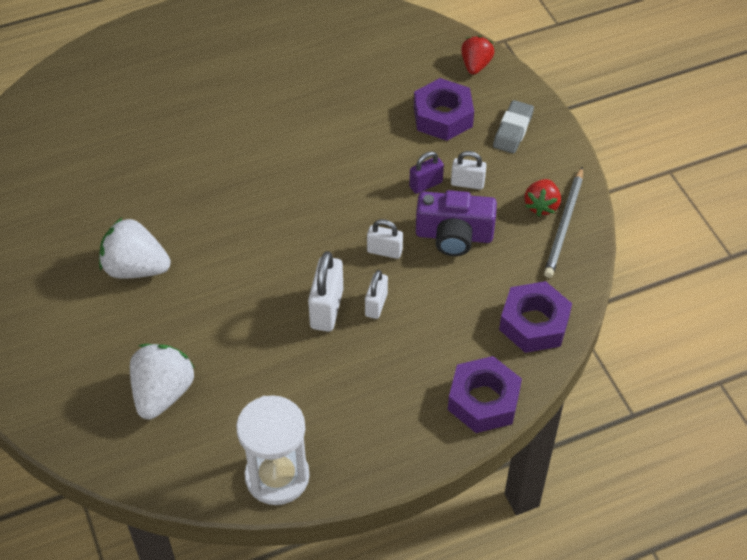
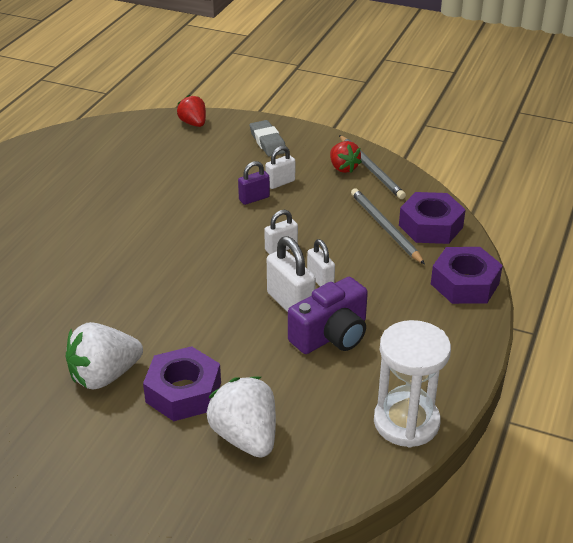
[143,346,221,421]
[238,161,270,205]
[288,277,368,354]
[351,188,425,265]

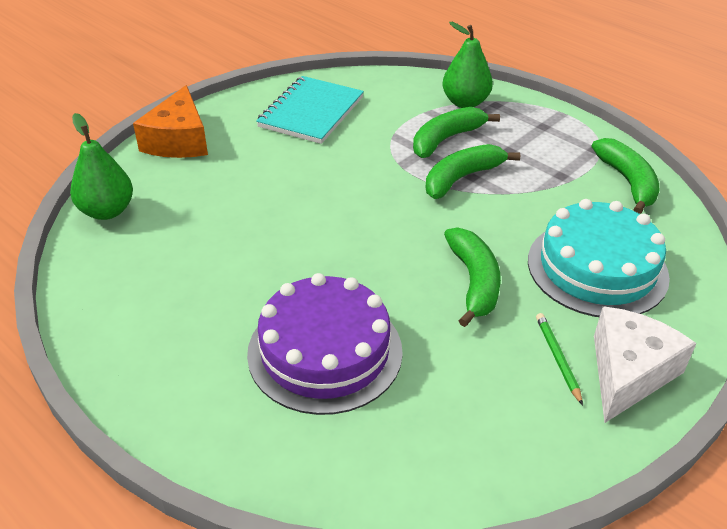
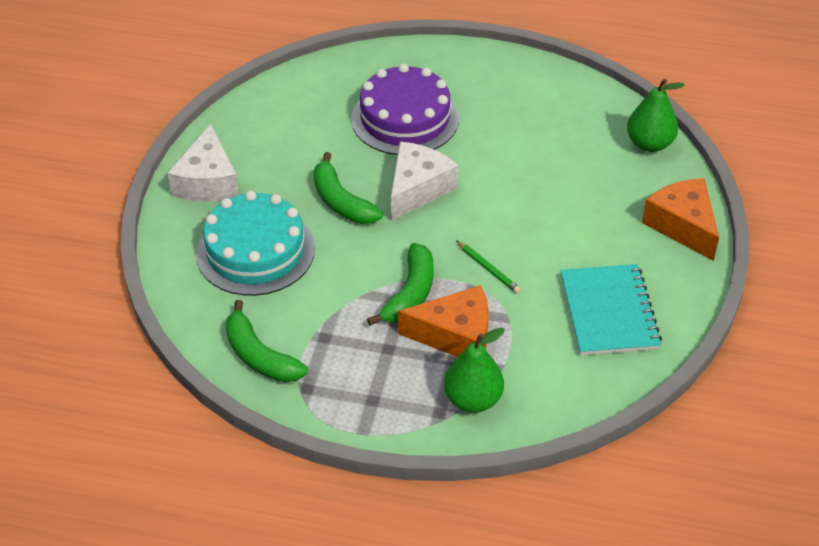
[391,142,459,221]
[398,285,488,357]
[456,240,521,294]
*****
▶ _AIM OF THE EXERCISE_: The response consists of the data above printed line for line, with no pictures.

▶ _SOLUTION TO THIS TASK_:
[143,346,221,421]
[238,161,270,205]
[288,277,368,354]
[351,188,425,265]

[391,142,459,221]
[398,285,488,357]
[456,240,521,294]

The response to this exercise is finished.